- _YOUR INSTRUCTIONS_
Only the lines from the one containing "LDR101: none -> GL5537 (N12, VA)" through the end of the material should be printed, exactly as they appear. Leave out pictures.
----------------
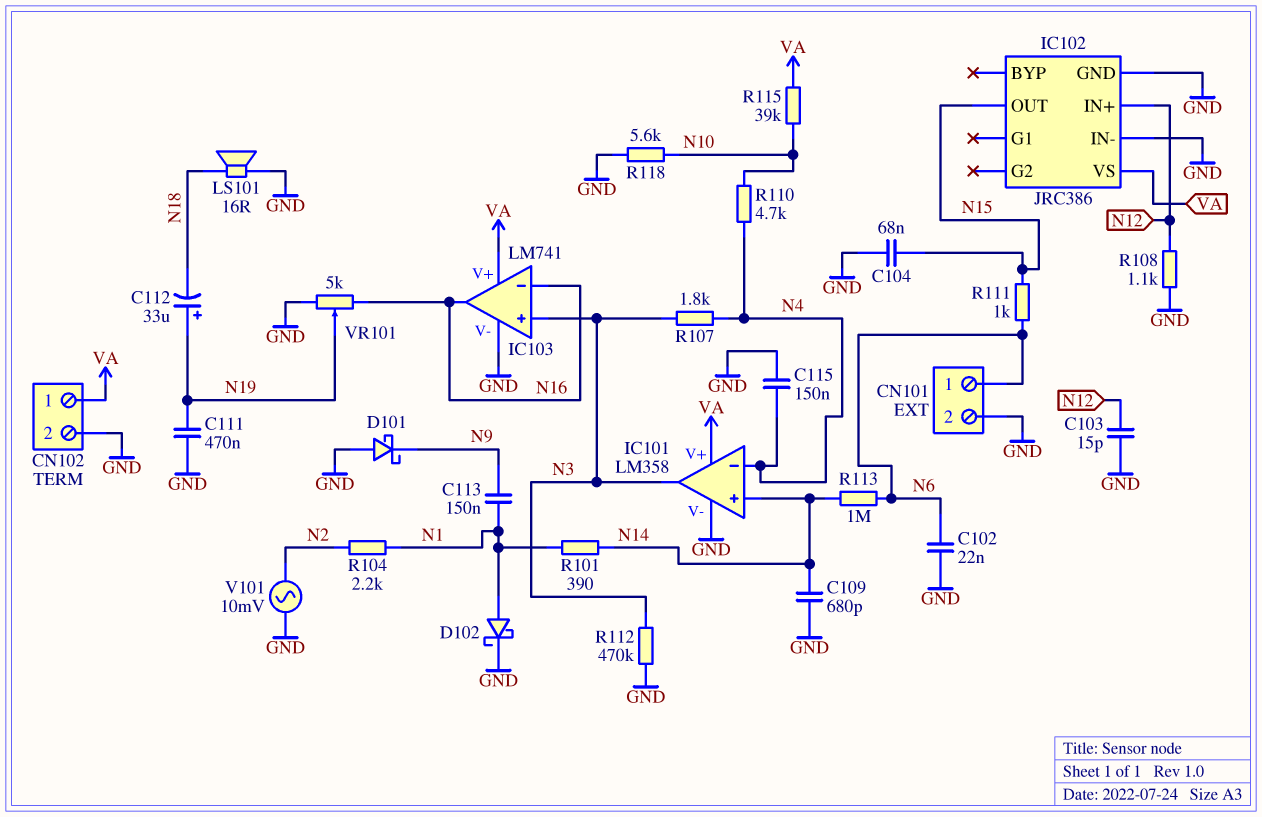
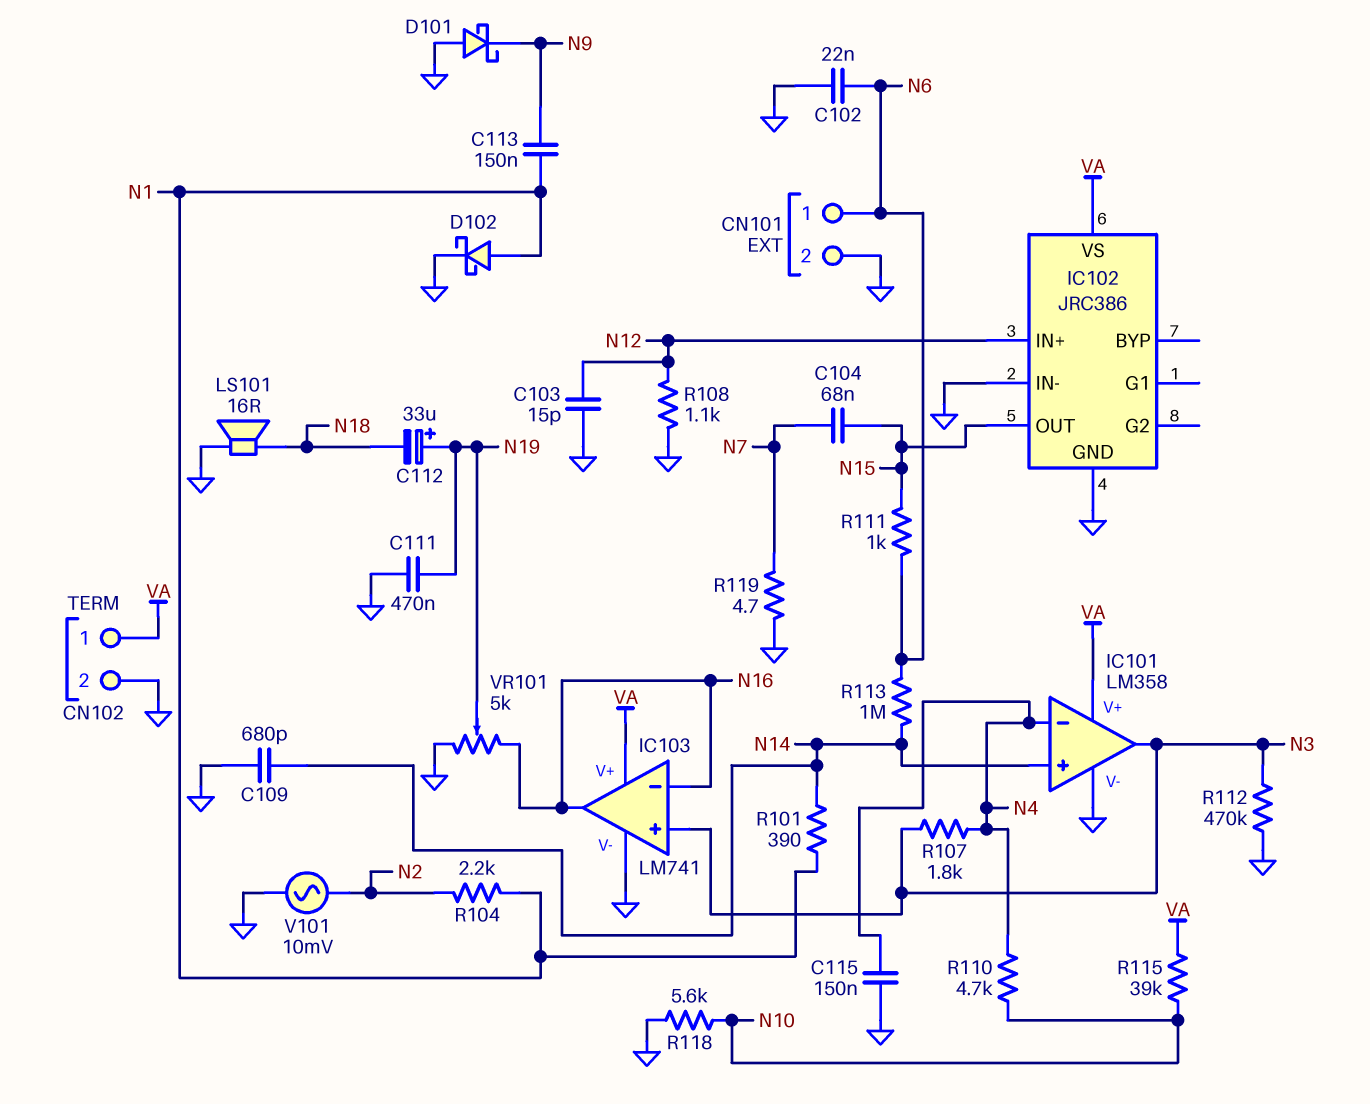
C104: 68nF (GND, N15) -> 68nF (N7, N15)
R119: none -> 4.7 (GND, N7)

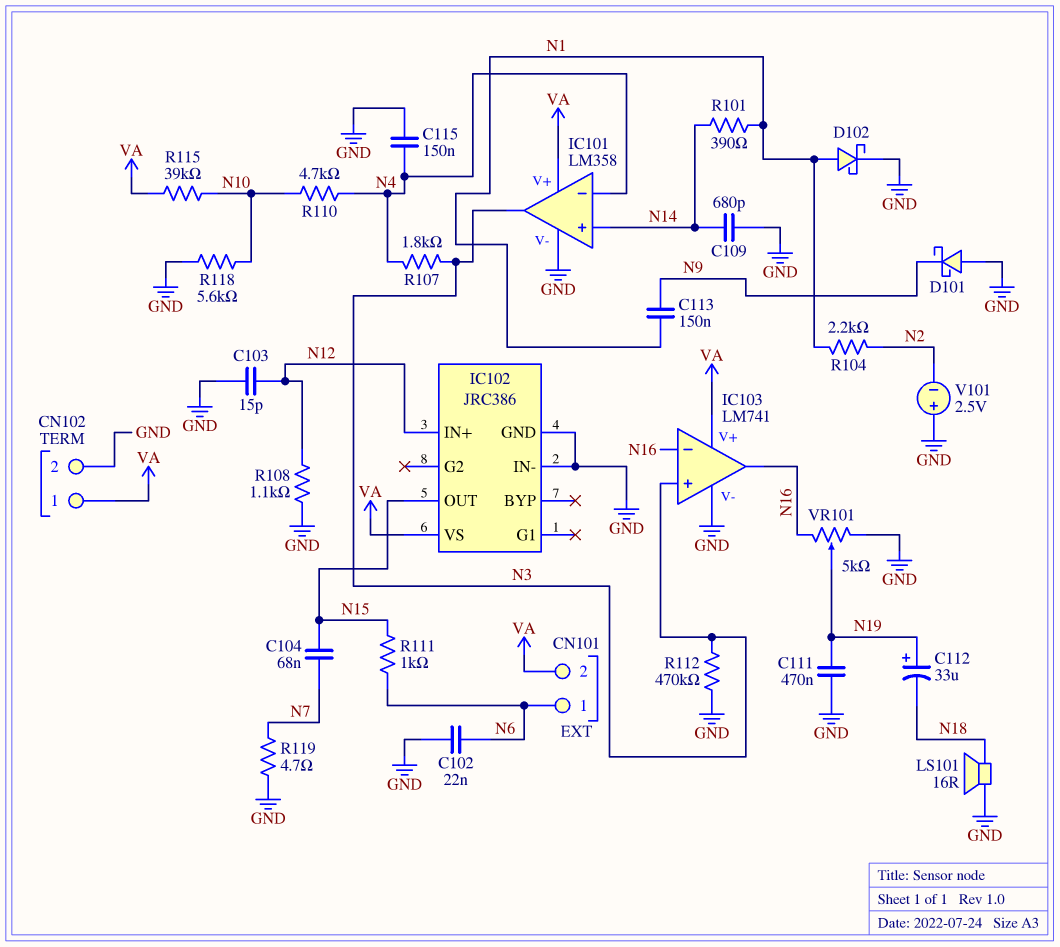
CN101 pin 2: GND -> VA
R113: 1M (N6, N14) -> none
V101: AC 10mV (GND, N2) -> 2.5V (plus GND, minus N2)

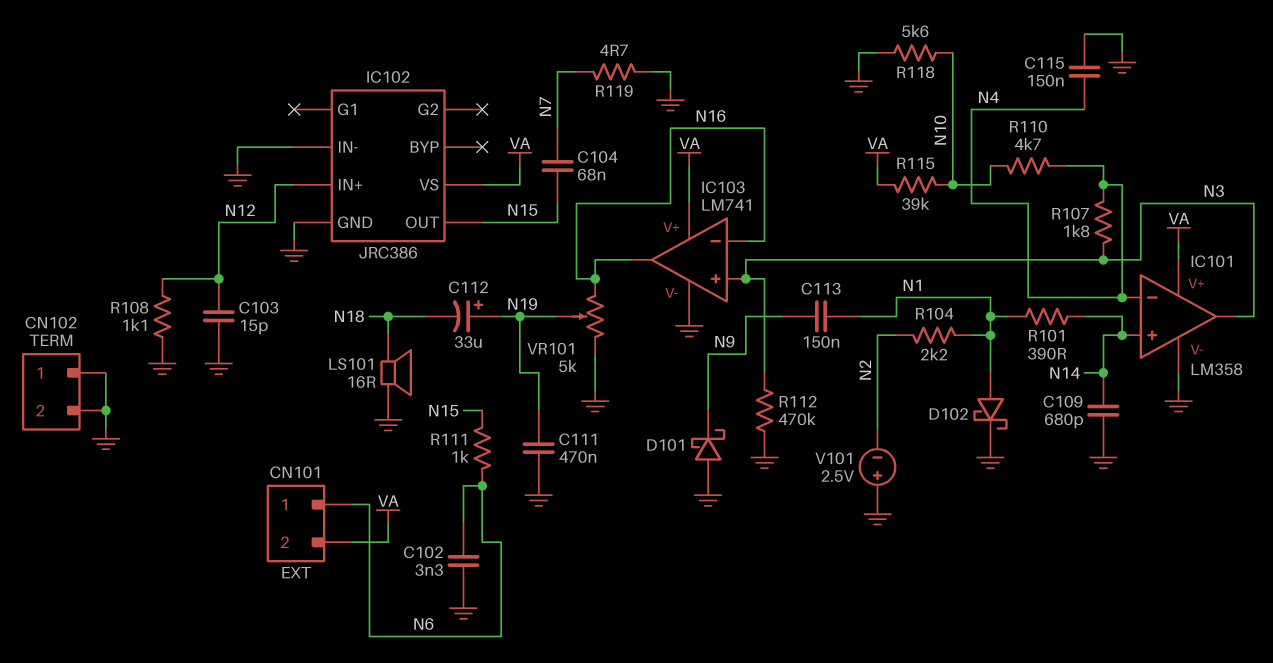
C102: 22nF (GND, N6) -> 3.3nF (GND, N6)
CN102 pin 1: VA -> GND

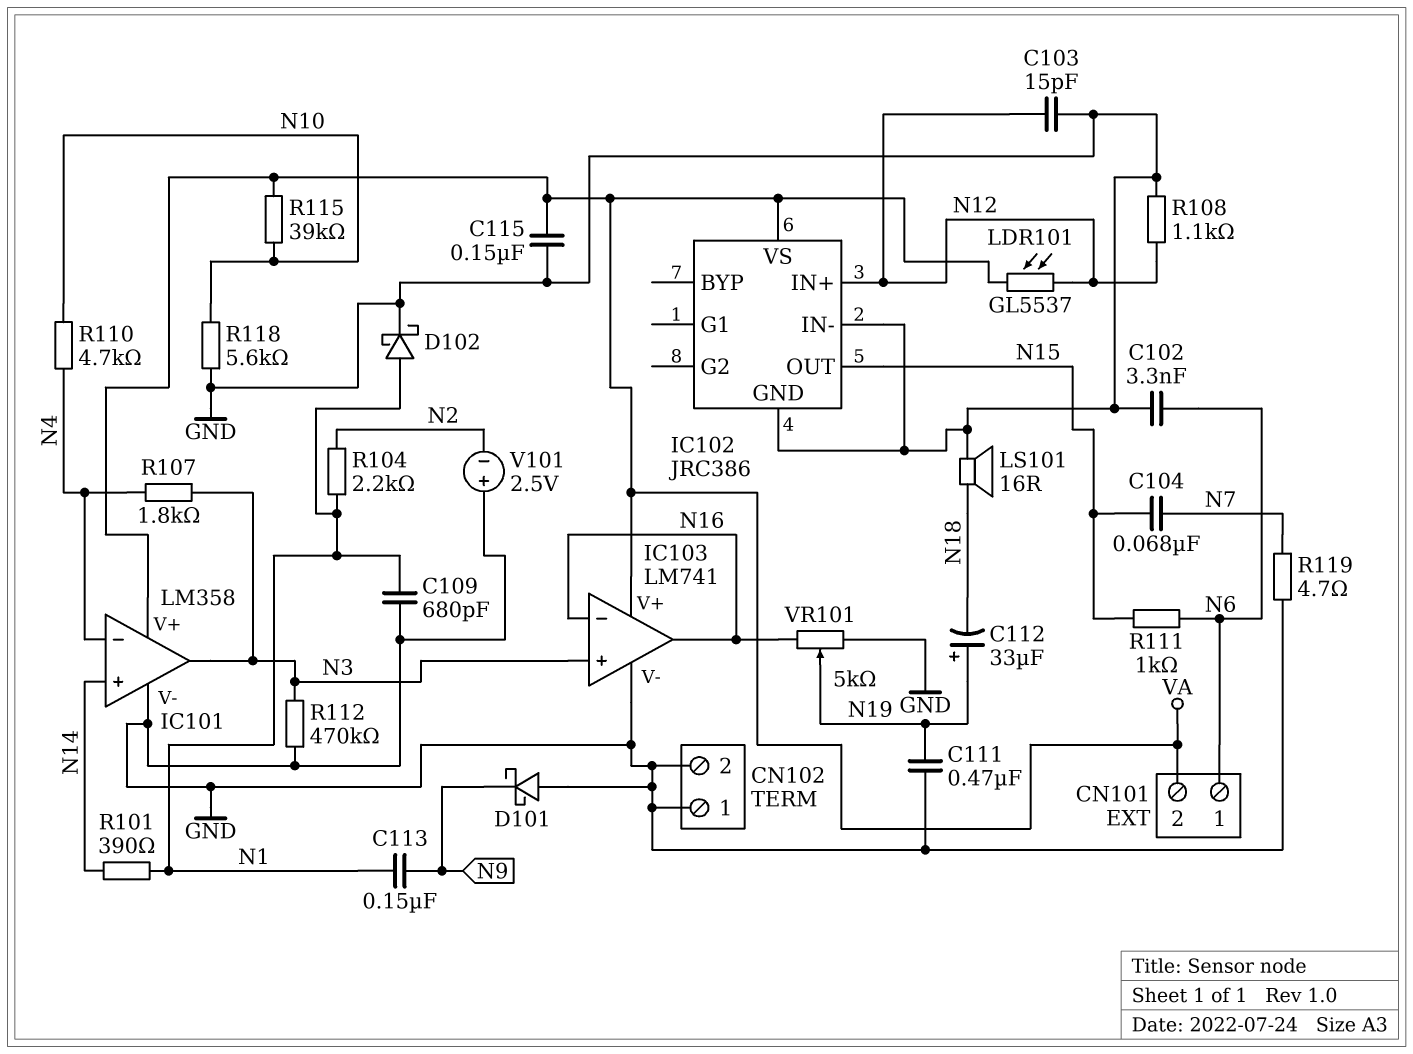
C109: 680pF (GND, N14) -> 680pF (GND, N1)
C115: 150nF (GND, N4) -> 150nF (GND, VA)
LDR101: none -> GL5537 (N12, VA)

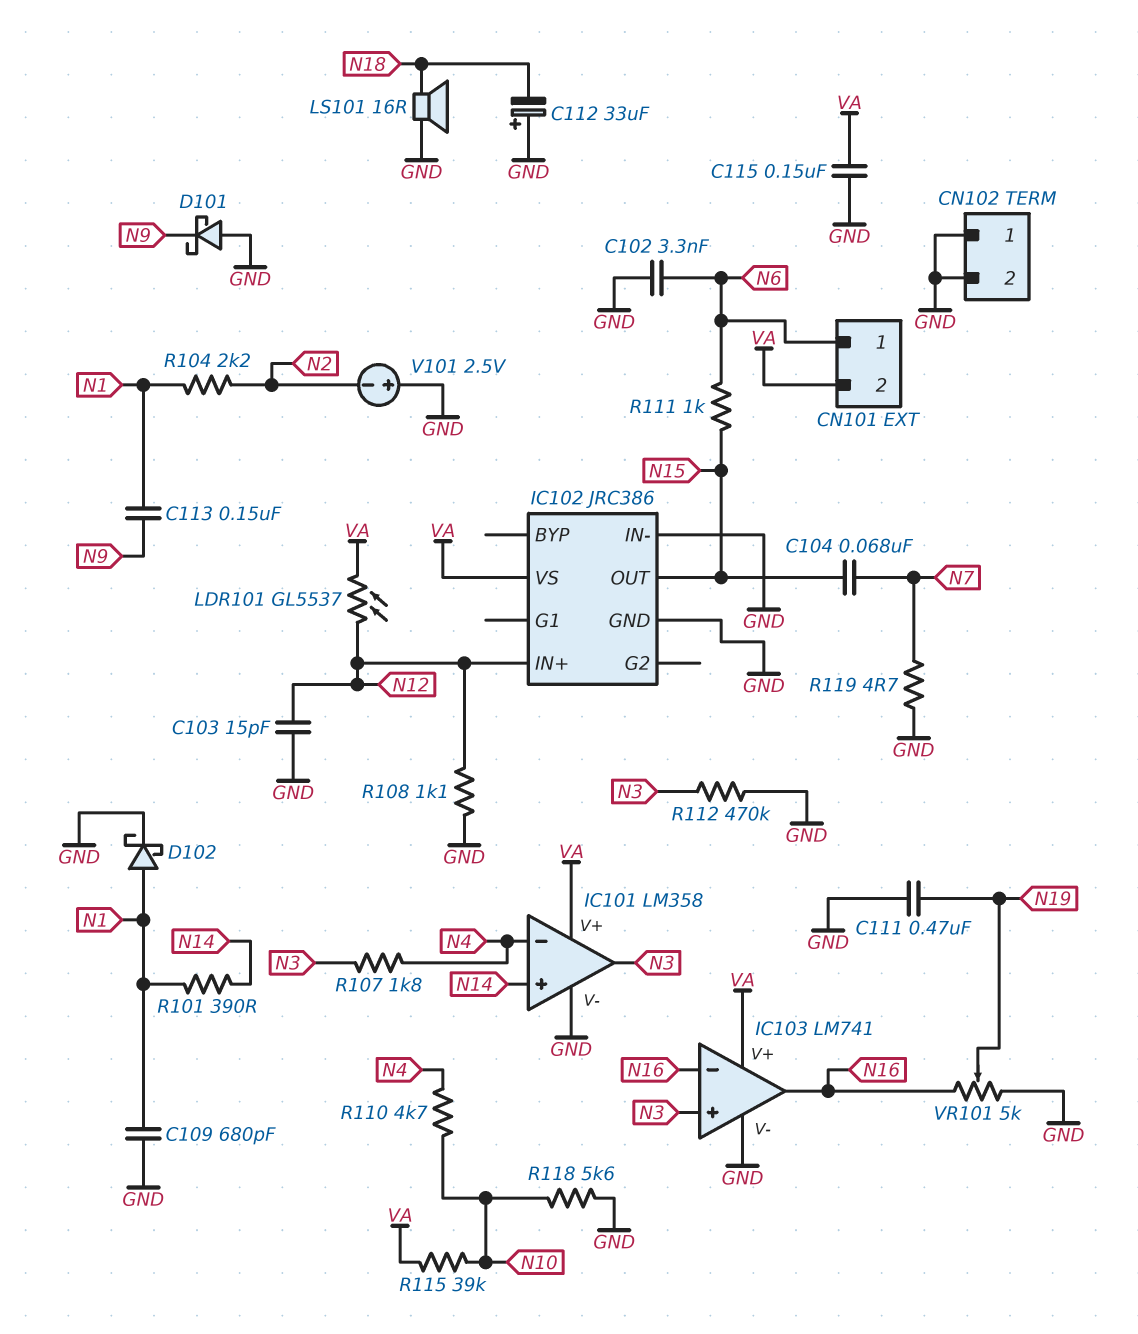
C112: 33uF (plus N19, minus N18) -> 33uF (plus GND, minus N18)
----------------
- _SOLUTION TO THIS PROBLEM_
LDR101: none -> GL5537 (N12, VA)

C112: 33uF (plus N19, minus N18) -> 33uF (plus GND, minus N18)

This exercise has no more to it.